MATERIAL PROVIDED START
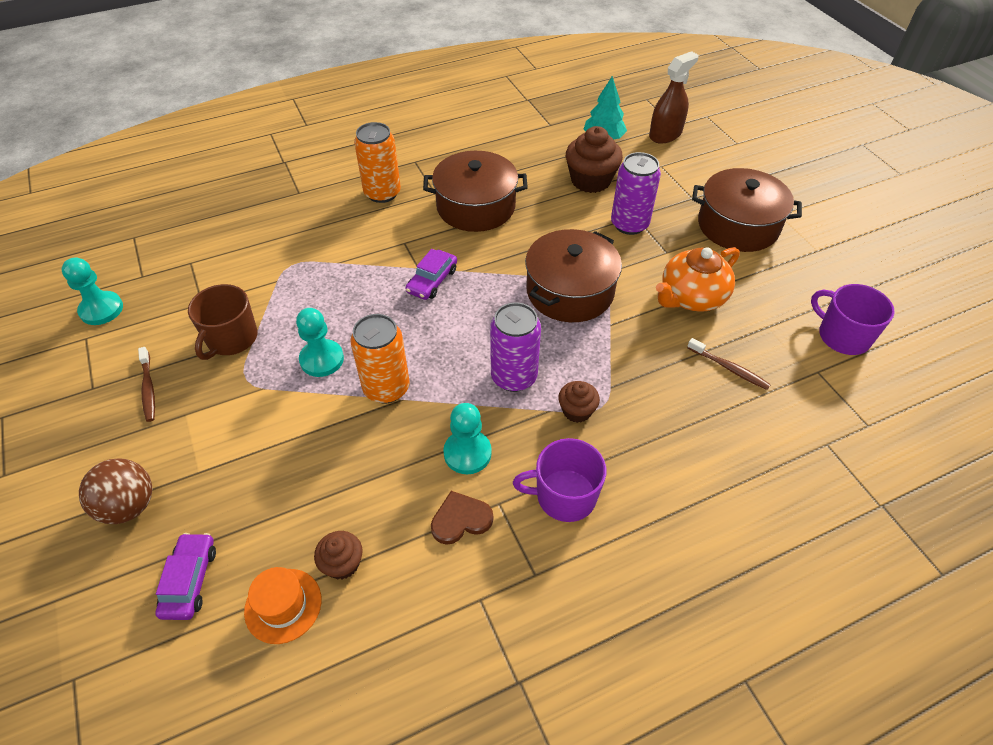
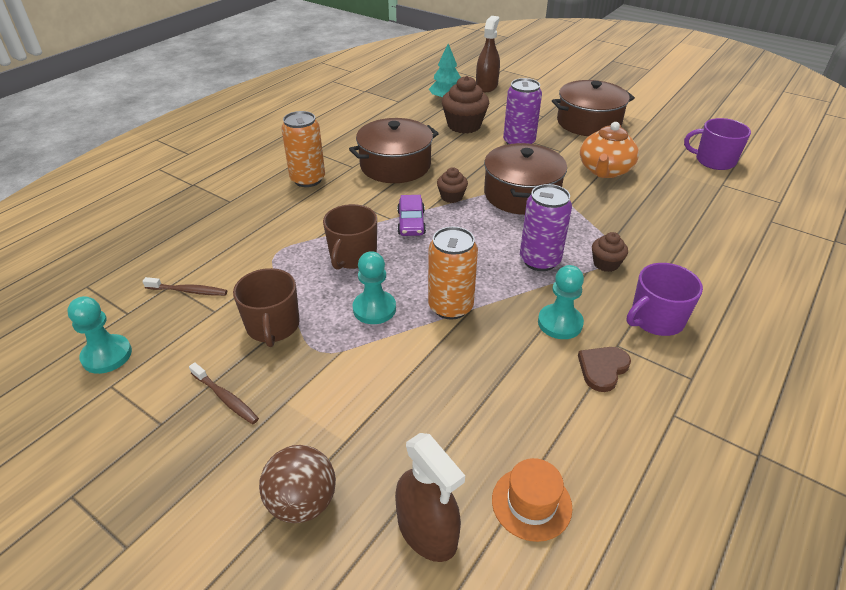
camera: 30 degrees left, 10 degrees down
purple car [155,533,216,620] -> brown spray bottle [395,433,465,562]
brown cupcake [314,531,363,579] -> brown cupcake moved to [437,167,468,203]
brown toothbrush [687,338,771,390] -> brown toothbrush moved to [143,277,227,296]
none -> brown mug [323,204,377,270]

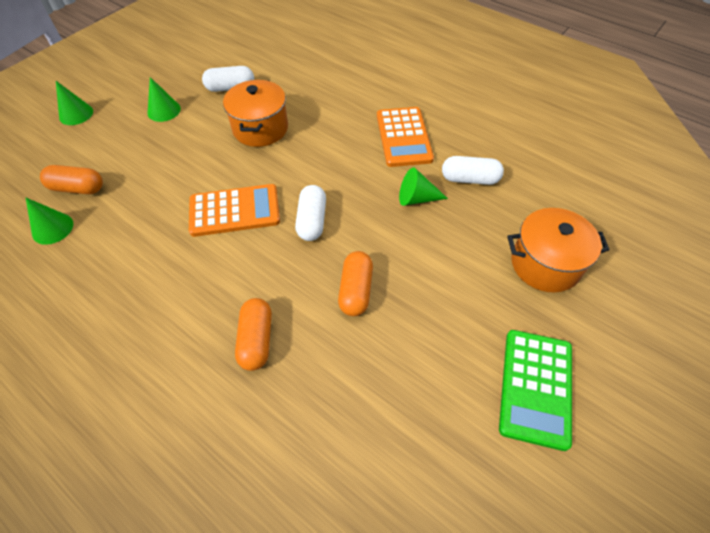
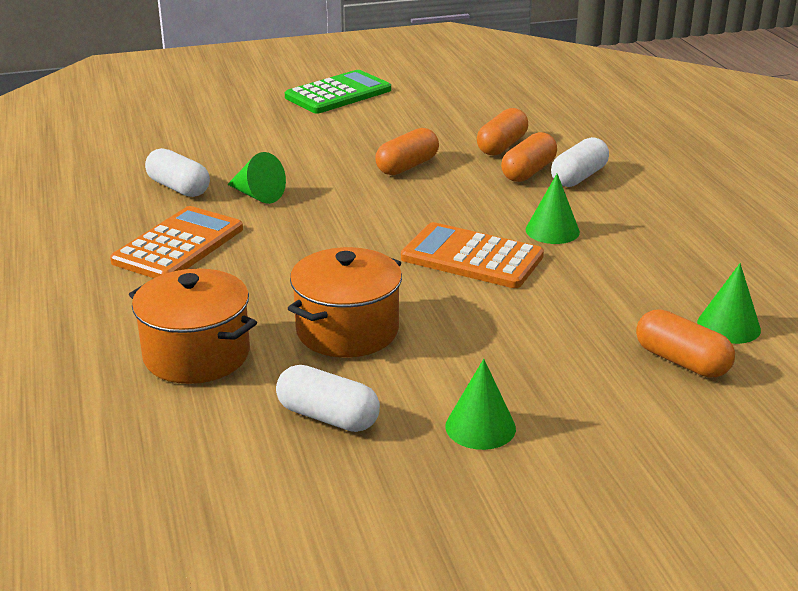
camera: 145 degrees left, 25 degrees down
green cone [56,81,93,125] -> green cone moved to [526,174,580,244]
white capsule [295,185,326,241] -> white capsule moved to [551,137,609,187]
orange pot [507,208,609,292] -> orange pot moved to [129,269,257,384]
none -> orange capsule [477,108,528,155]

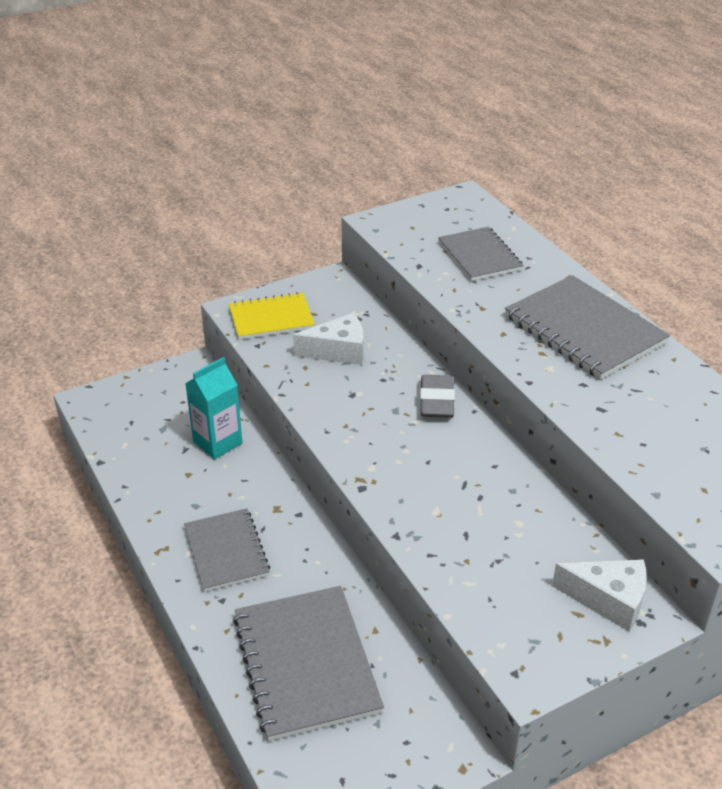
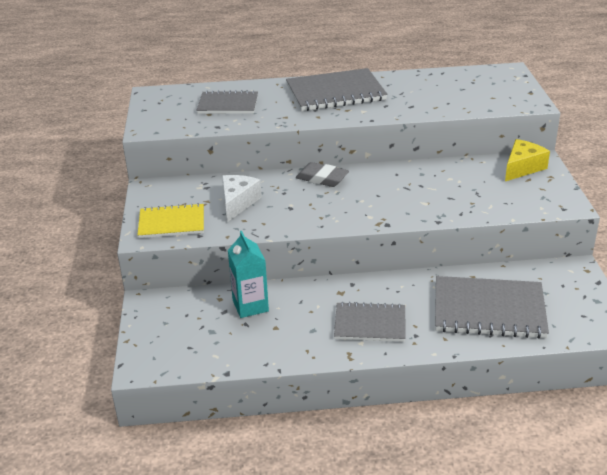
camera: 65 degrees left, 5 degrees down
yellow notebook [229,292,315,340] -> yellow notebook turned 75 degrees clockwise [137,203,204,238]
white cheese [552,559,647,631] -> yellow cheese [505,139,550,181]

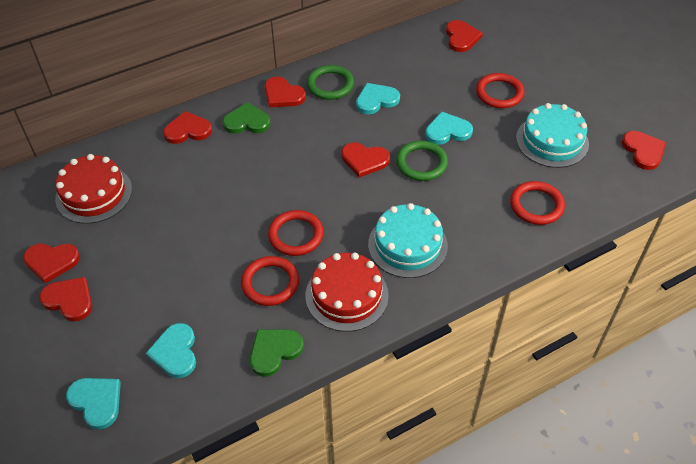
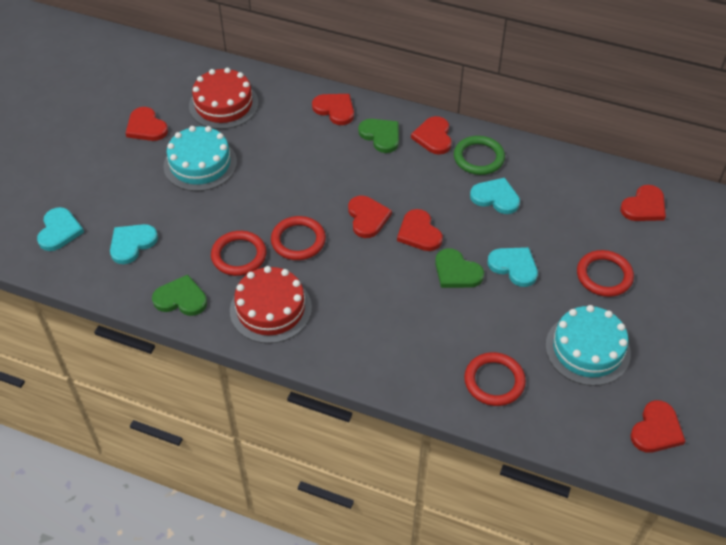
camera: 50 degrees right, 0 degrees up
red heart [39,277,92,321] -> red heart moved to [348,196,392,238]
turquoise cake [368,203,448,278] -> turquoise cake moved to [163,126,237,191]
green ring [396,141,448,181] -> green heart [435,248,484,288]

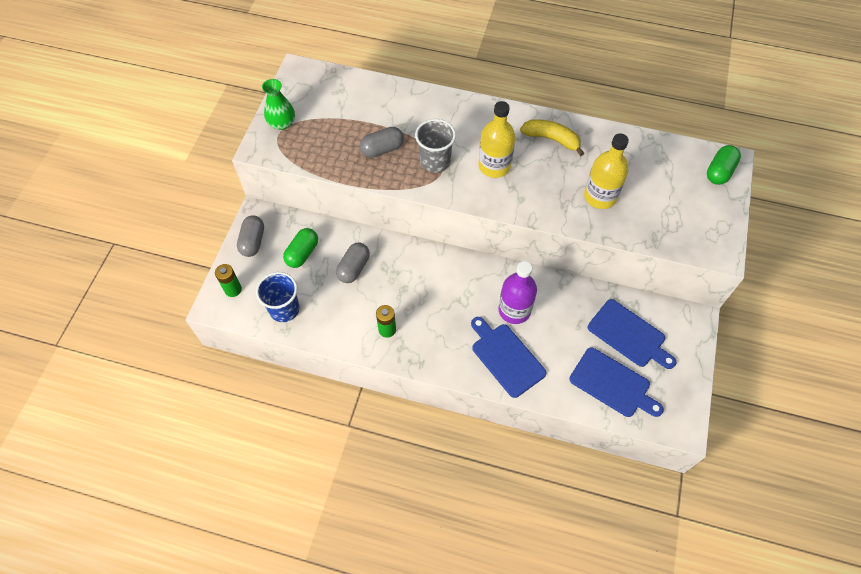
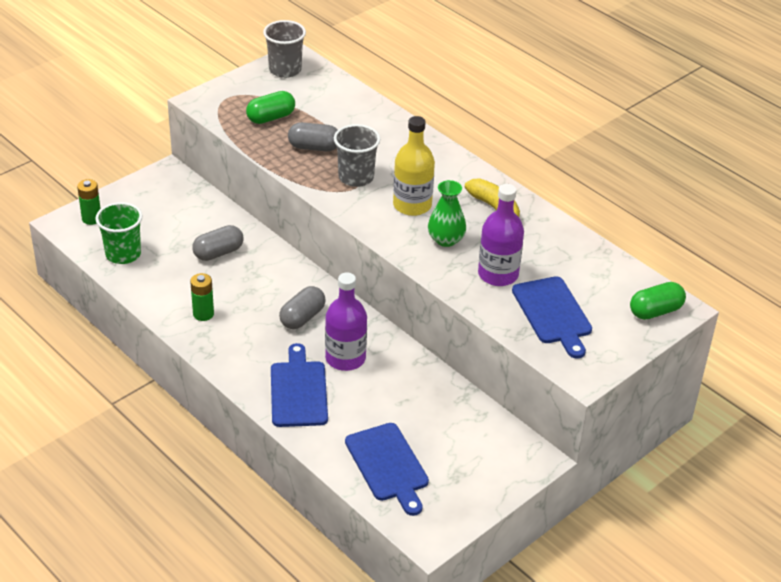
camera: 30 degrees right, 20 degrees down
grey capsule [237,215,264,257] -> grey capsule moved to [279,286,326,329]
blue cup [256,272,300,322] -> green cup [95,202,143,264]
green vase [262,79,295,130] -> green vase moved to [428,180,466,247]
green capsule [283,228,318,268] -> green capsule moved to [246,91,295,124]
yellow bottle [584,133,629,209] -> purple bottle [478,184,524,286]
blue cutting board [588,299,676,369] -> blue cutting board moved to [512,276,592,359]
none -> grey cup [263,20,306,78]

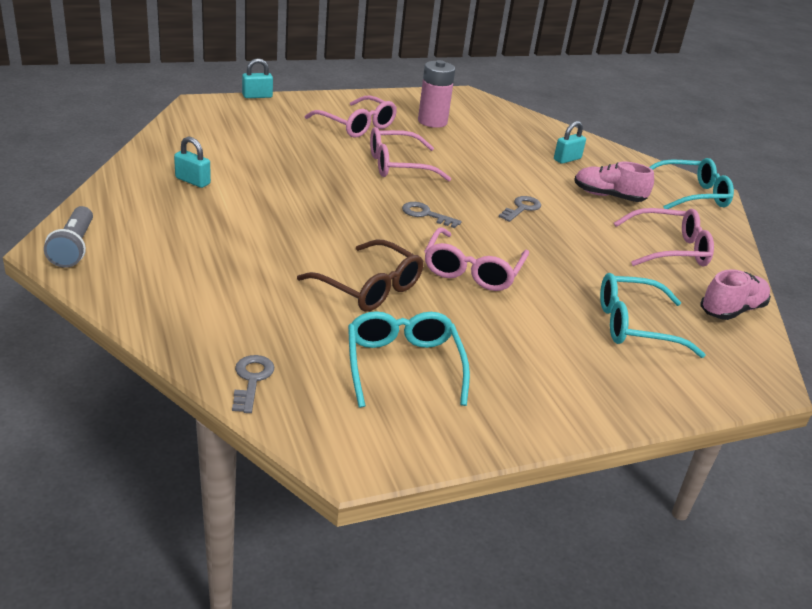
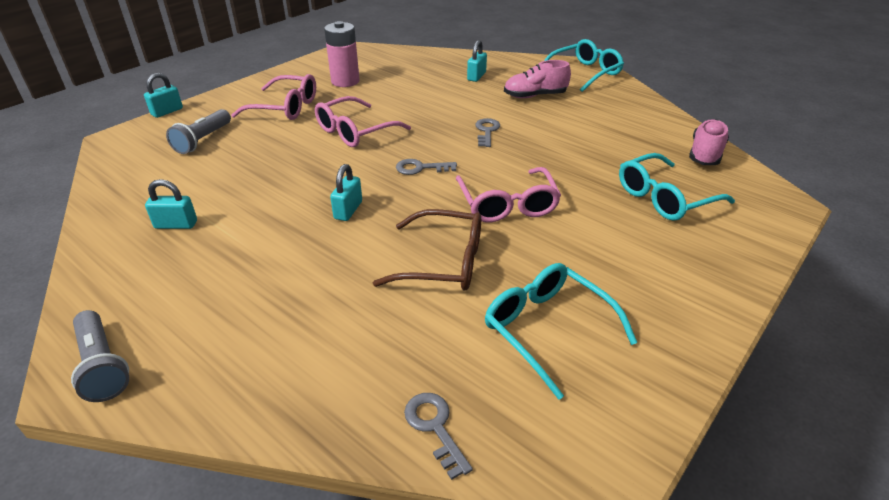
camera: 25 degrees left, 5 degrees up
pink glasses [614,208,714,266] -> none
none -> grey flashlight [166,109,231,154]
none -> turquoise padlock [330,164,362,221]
MATERIAL PROVIDED END
◆ WORK TASK: When you output the listing, reproduce it exactly but drop its pictures.

◆ RESPONSE TO THIS EXERCISE:
camera: 30 degrees left, 10 degrees down
purple car [155,533,216,620] -> brown spray bottle [395,433,465,562]
brown cupcake [314,531,363,579] -> brown cupcake moved to [437,167,468,203]
brown toothbrush [687,338,771,390] -> brown toothbrush moved to [143,277,227,296]
none -> brown mug [323,204,377,270]

camera: 145 degrees left, 25 degrees down
green cone [56,81,93,125] -> green cone moved to [526,174,580,244]
white capsule [295,185,326,241] -> white capsule moved to [551,137,609,187]
orange pot [507,208,609,292] -> orange pot moved to [129,269,257,384]
none -> orange capsule [477,108,528,155]

camera: 65 degrees left, 5 degrees down
yellow notebook [229,292,315,340] -> yellow notebook turned 75 degrees clockwise [137,203,204,238]
white cheese [552,559,647,631] -> yellow cheese [505,139,550,181]

camera: 50 degrees right, 0 degrees up
red heart [39,277,92,321] -> red heart moved to [348,196,392,238]
turquoise cake [368,203,448,278] -> turquoise cake moved to [163,126,237,191]
green ring [396,141,448,181] -> green heart [435,248,484,288]

camera: 30 degrees right, 20 degrees down
grey capsule [237,215,264,257] -> grey capsule moved to [279,286,326,329]
blue cup [256,272,300,322] -> green cup [95,202,143,264]
green vase [262,79,295,130] -> green vase moved to [428,180,466,247]
green capsule [283,228,318,268] -> green capsule moved to [246,91,295,124]
yellow bottle [584,133,629,209] -> purple bottle [478,184,524,286]
blue cutting board [588,299,676,369] -> blue cutting board moved to [512,276,592,359]
none -> grey cup [263,20,306,78]

camera: 25 degrees left, 5 degrees up
pink glasses [614,208,714,266] -> none
none -> grey flashlight [166,109,231,154]
none -> turquoise padlock [330,164,362,221]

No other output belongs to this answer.